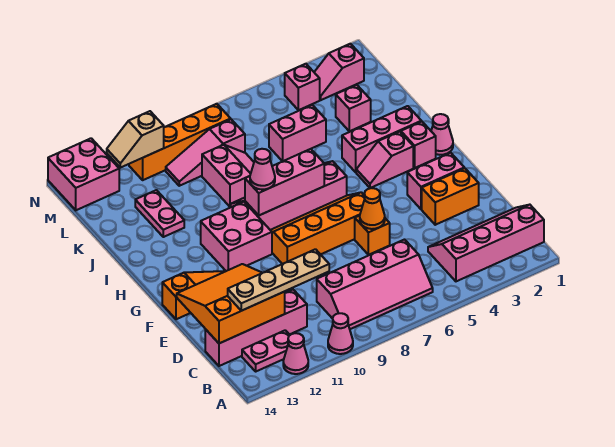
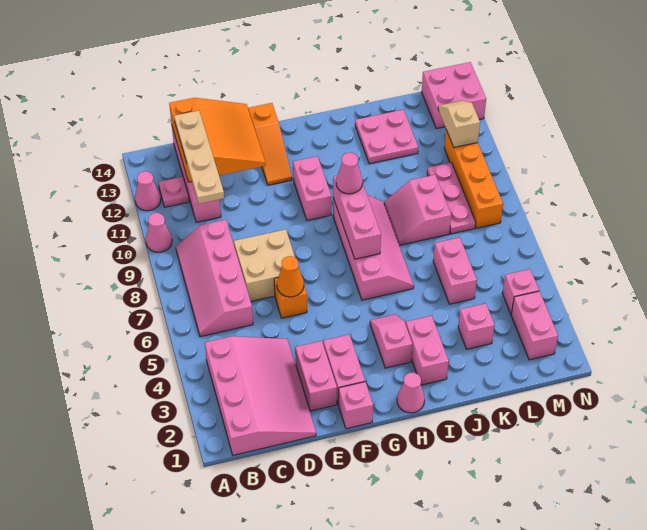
pink slope B1:C4 level 1 top B -> pink slope B1:D4 level 1 top B
pink plate B12:B13 level 1 -> pink plate B12 level 1
none -> tan brick D7:E8 level 1
orange brick E2:E3 level 1 -> pink brick E2:E3 level 1
orange slope F6:G9 level 1 top F -> none
pink brick G10:H11 level 1 -> pink brick G10:G11 level 1
pink brick H2 level 1 -> pink brick F1 level 1
pink brick I2:I4 level 1 -> pink brick I2:I3 level 1
pink slope J8:K9 level 1 top 9 -> pink slope J8:K9 level 1 top K
pink plate J12:K12 level 1 -> pink plate J12:K13 level 1
pink slope L8:L10 level 1 top 8 -> pink plate L8:L10 level 1
pink slope M2:M3 level 1 top 2 -> pink brick M2:M3 level 1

----

▶ **Your instructions**
Return every line above word for word, minus images.

▶ **Problem solution**
pink slope B1:C4 level 1 top B -> pink slope B1:D4 level 1 top B
pink plate B12:B13 level 1 -> pink plate B12 level 1
none -> tan brick D7:E8 level 1
orange brick E2:E3 level 1 -> pink brick E2:E3 level 1
orange slope F6:G9 level 1 top F -> none
pink brick G10:H11 level 1 -> pink brick G10:G11 level 1
pink brick H2 level 1 -> pink brick F1 level 1
pink brick I2:I4 level 1 -> pink brick I2:I3 level 1
pink slope J8:K9 level 1 top 9 -> pink slope J8:K9 level 1 top K
pink plate J12:K12 level 1 -> pink plate J12:K13 level 1
pink slope L8:L10 level 1 top 8 -> pink plate L8:L10 level 1
pink slope M2:M3 level 1 top 2 -> pink brick M2:M3 level 1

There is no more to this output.